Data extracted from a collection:
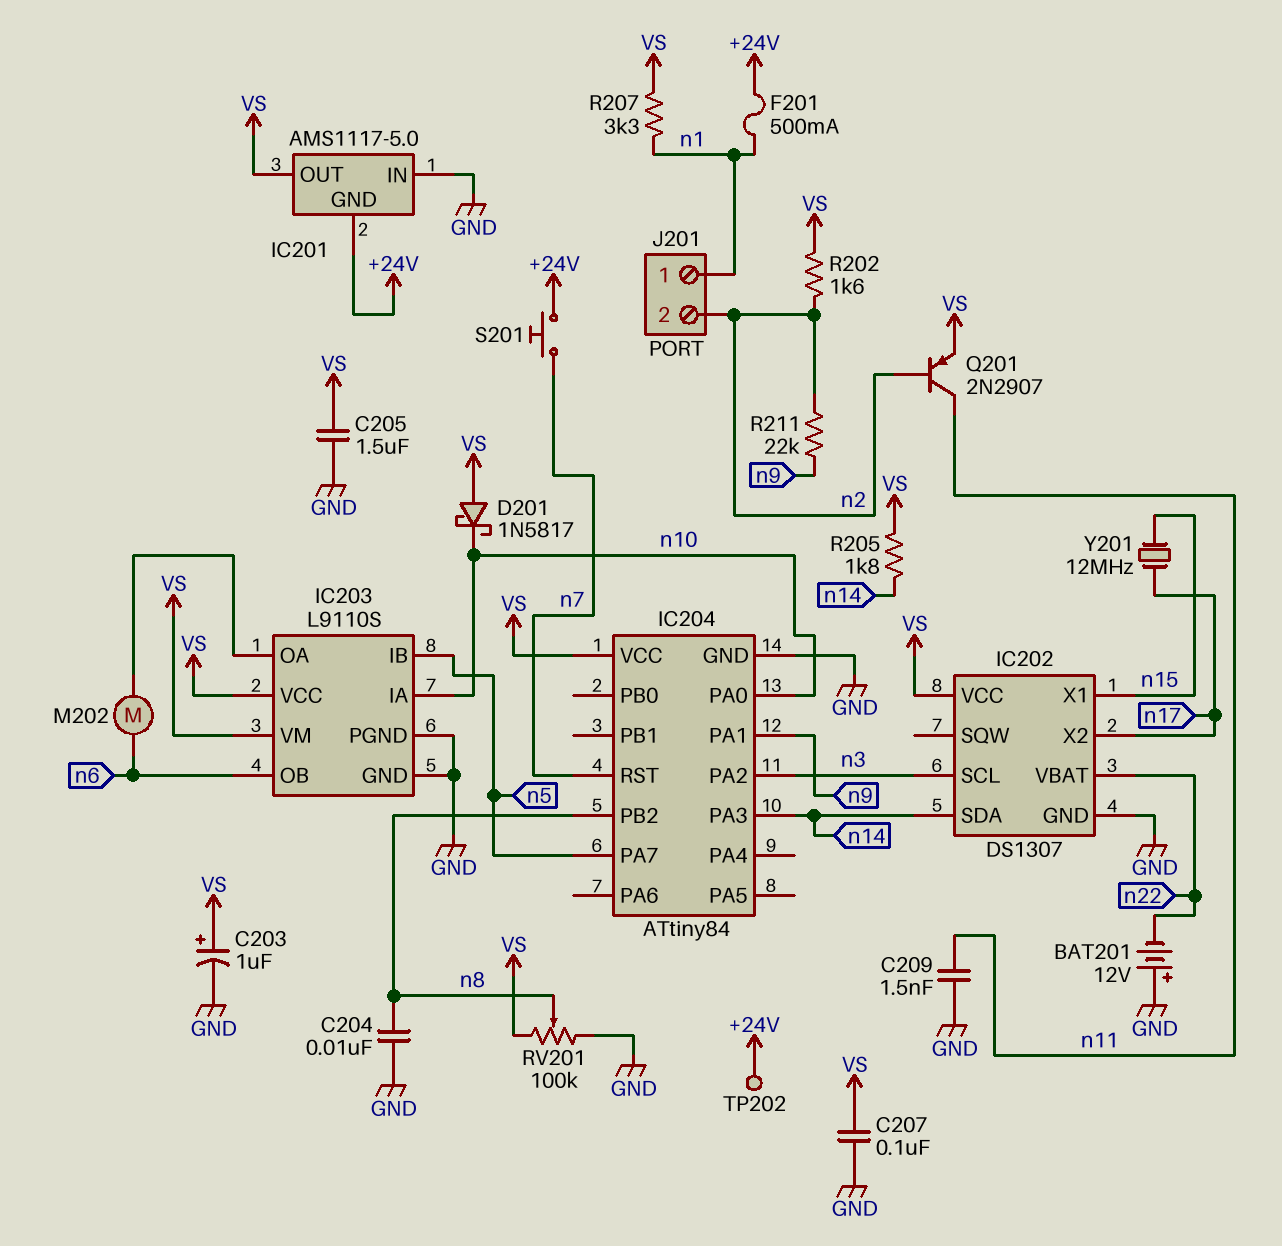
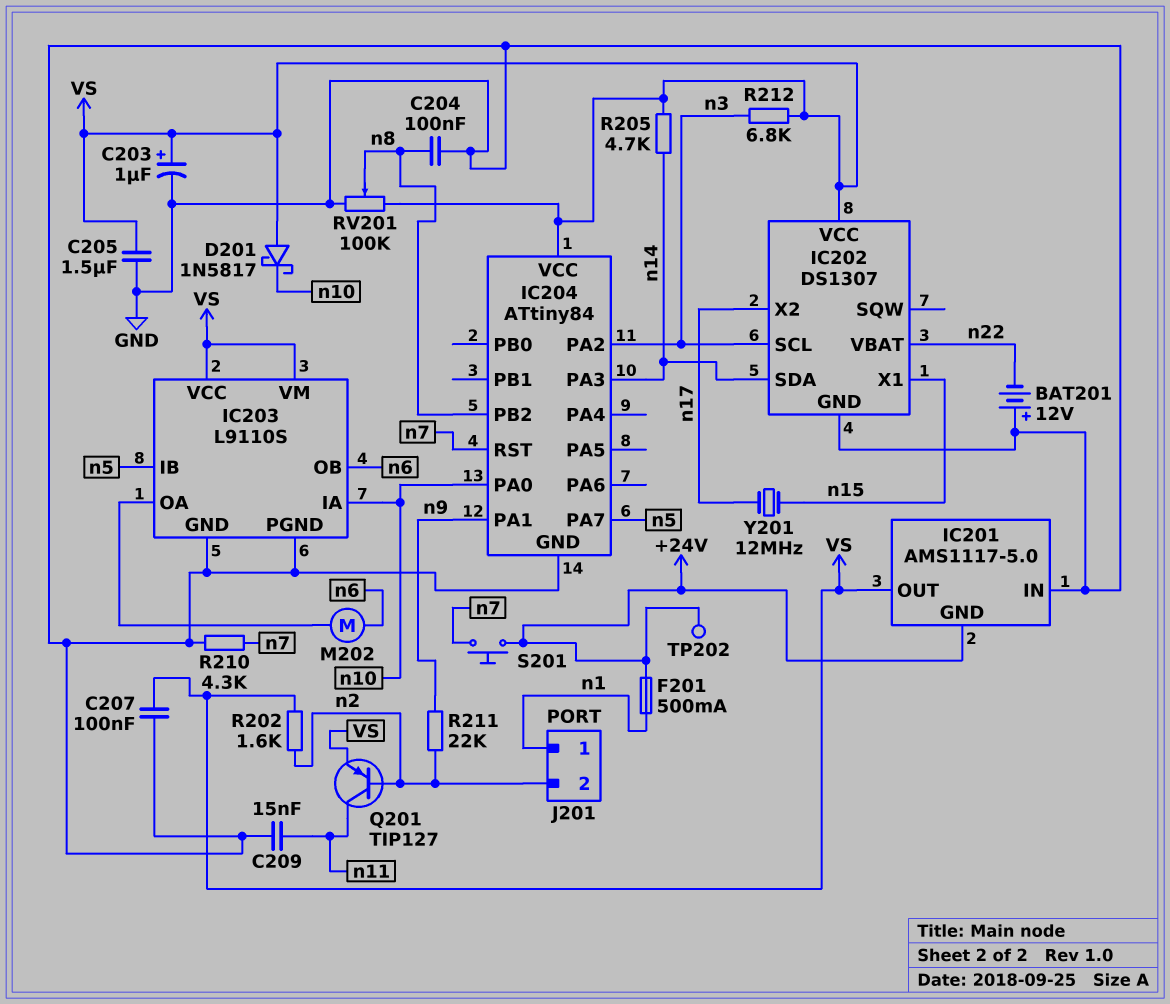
C204: 10nF (GND, n8) -> 100nF (GND, n8)
C209: 1.5nF (GND, n11) -> 15nF (GND, n11)
Q201: PNP 2N2907 (B n2, C n11, E VS) -> PNP TIP127 (B n2, C n11, E VS)
R205: 1.8k (VS, n14) -> 4.7k (VS, n14)
R207: 3.3k (VS, n1) -> none
R210: none -> 4.3k (GND, n7)
R212: none -> 6.8k (VS, n3)

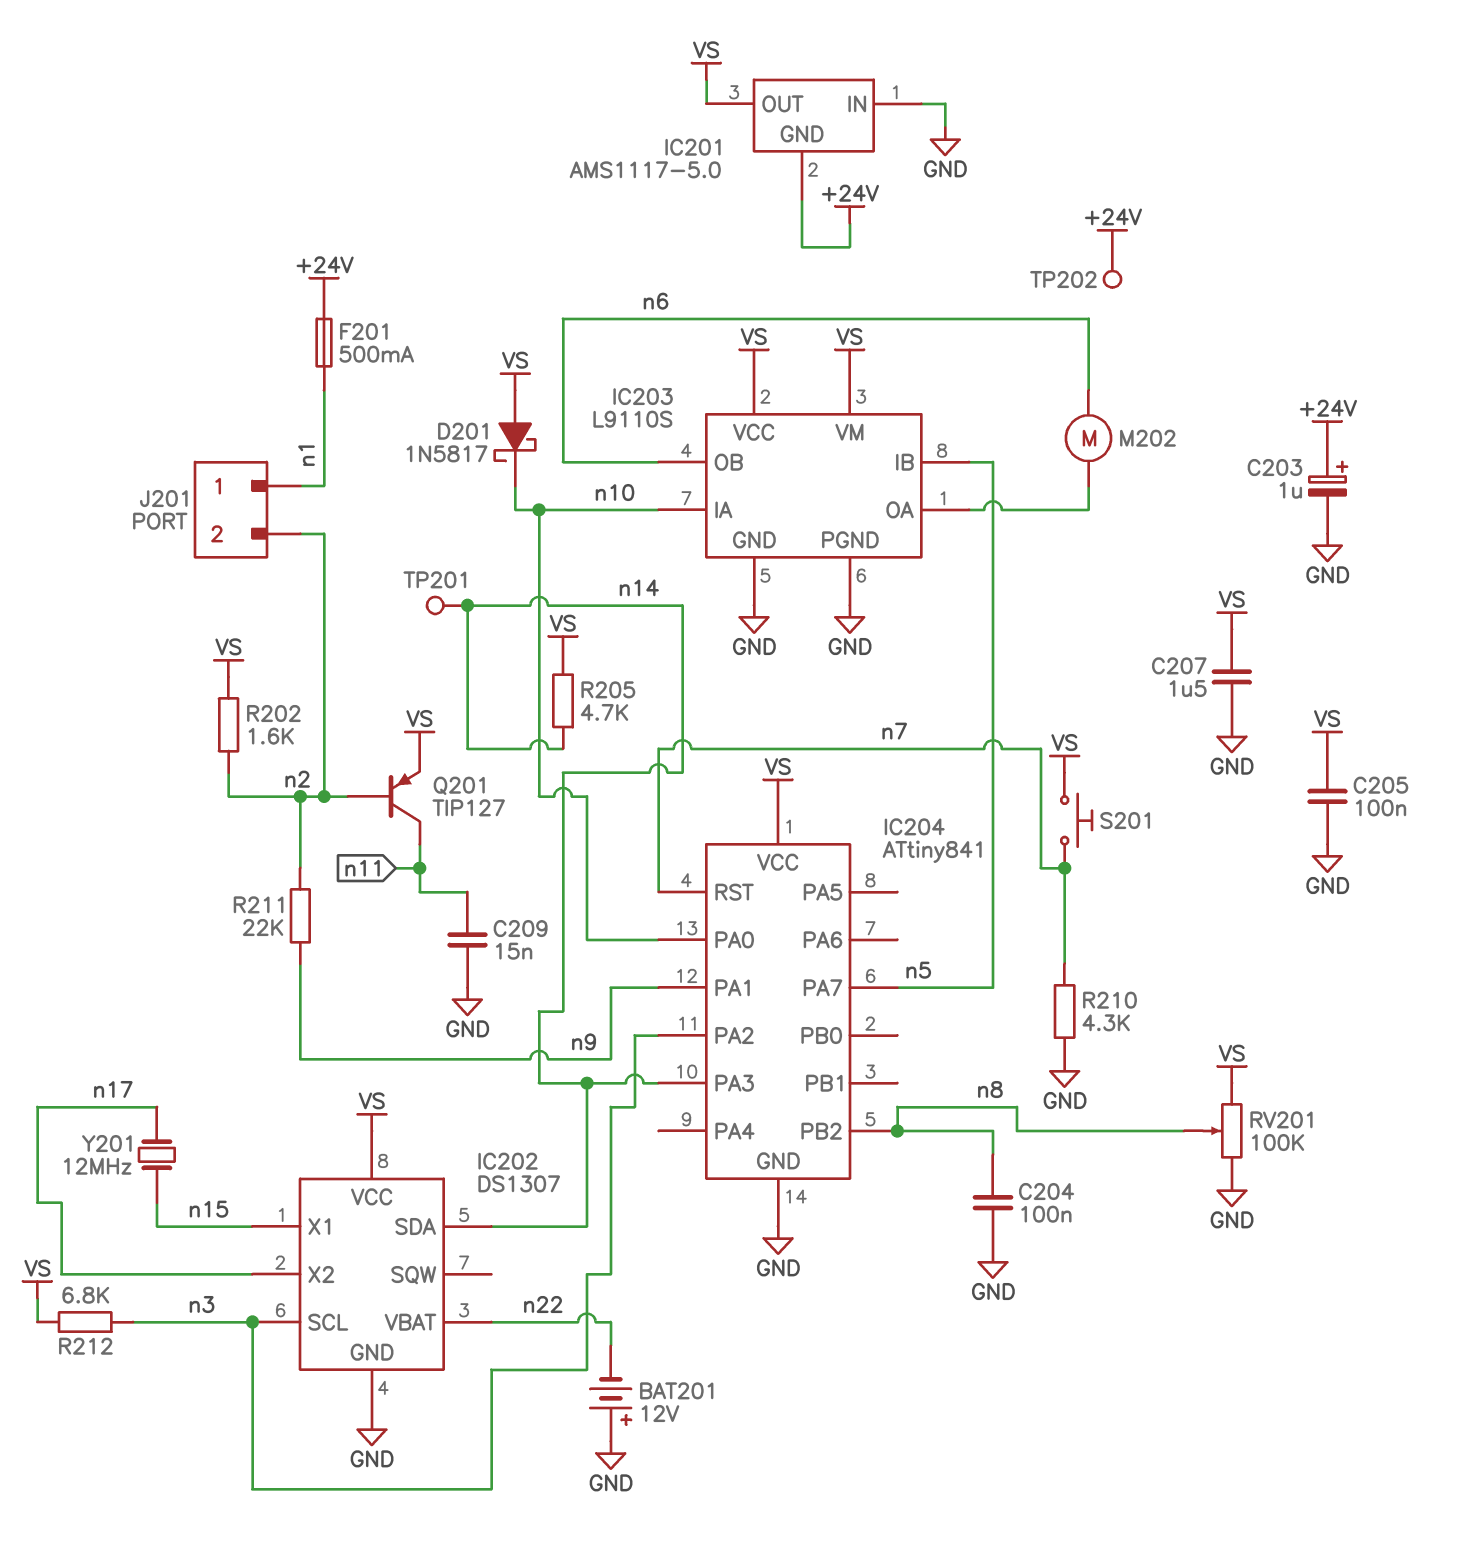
C203: 1uF (plus VS, minus GND) -> 1uF (plus +24V, minus GND)
C205: 1.5uF (GND, VS) -> 100nF (GND, VS)
C207: 100nF (GND, VS) -> 1.5uF (GND, VS)
IC204: ATtiny84 -> ATtiny841
S201: button (+24V, n7) -> button (VS, n7)
TP201: none -> test point (n14)

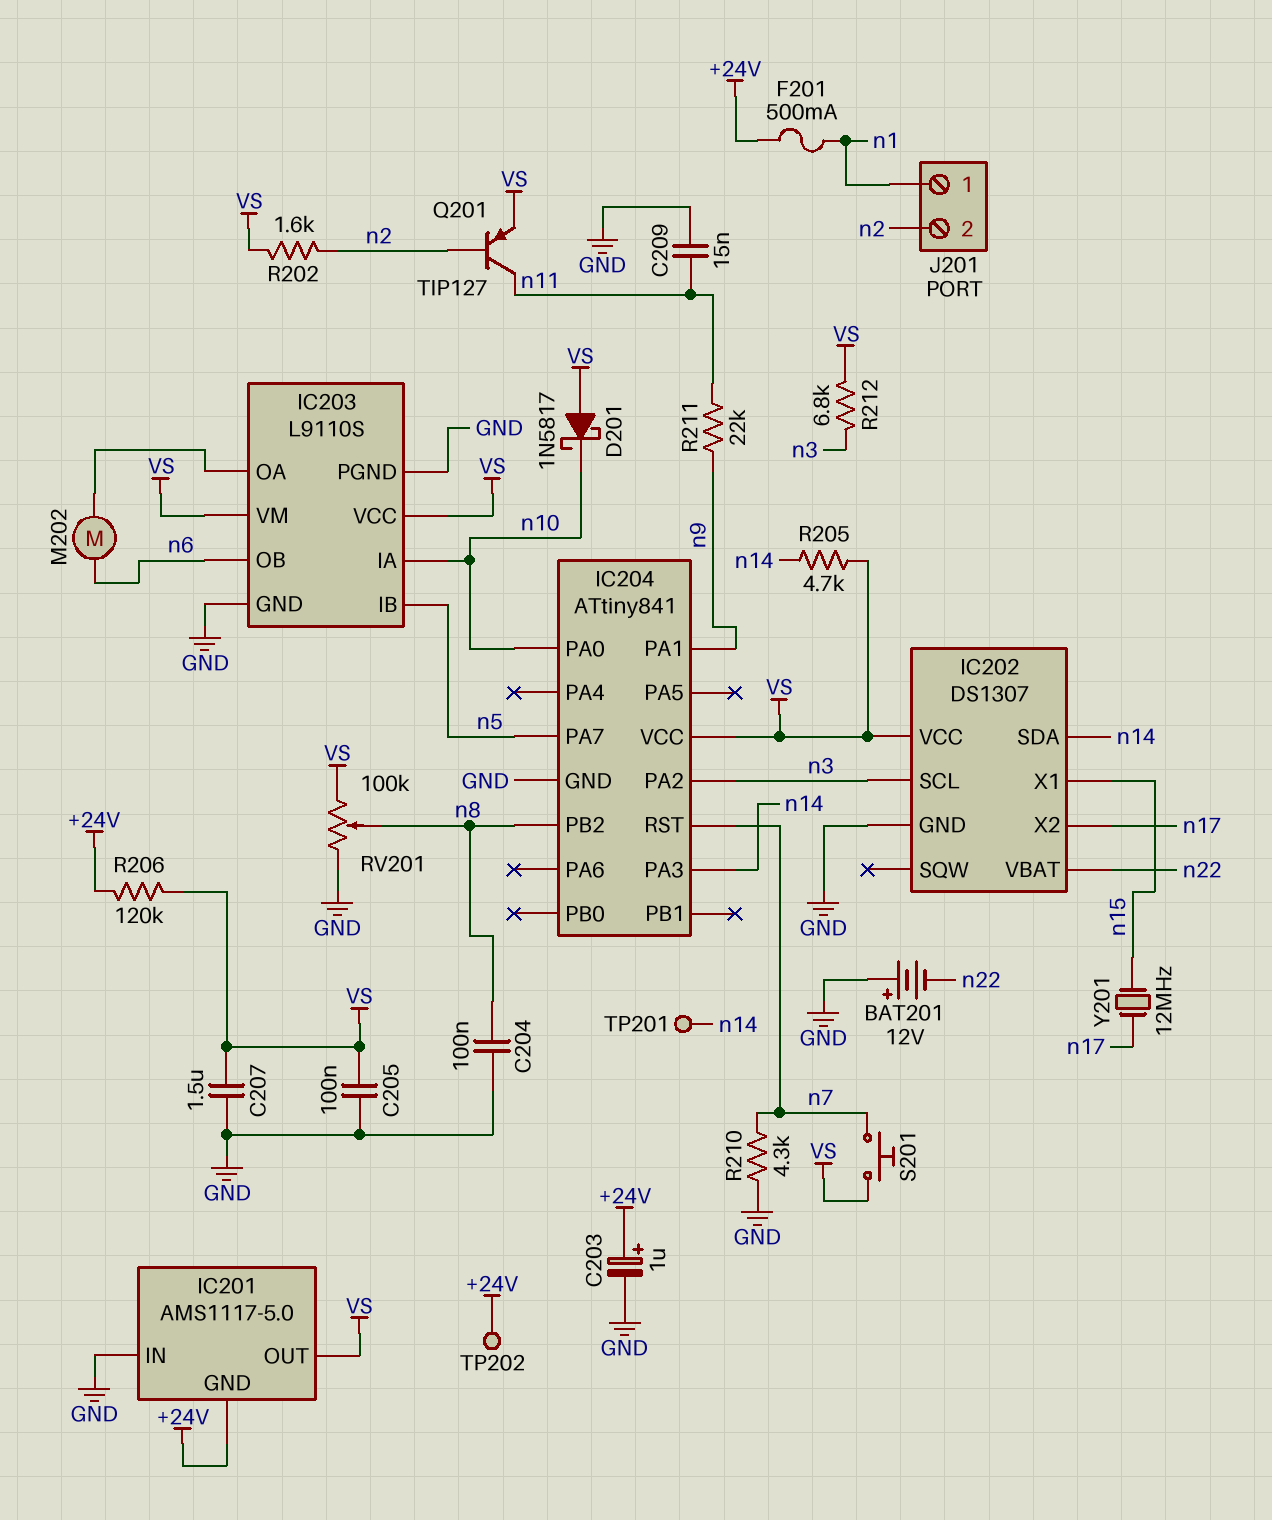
R206: none -> 120k (+24V, VS)
R211: 22k (n2, n9) -> 22k (n9, n11)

Task prompt:
Give back, exactly and with nothing added, the lines from the line with "C205: 1.5uF (GND, VS) -> 100nF (GND, VS)" through the final line of the data, both included; leave pictures out.

Answer section:
C205: 1.5uF (GND, VS) -> 100nF (GND, VS)
C207: 100nF (GND, VS) -> 1.5uF (GND, VS)
IC204: ATtiny84 -> ATtiny841
S201: button (+24V, n7) -> button (VS, n7)
TP201: none -> test point (n14)

R206: none -> 120k (+24V, VS)
R211: 22k (n2, n9) -> 22k (n9, n11)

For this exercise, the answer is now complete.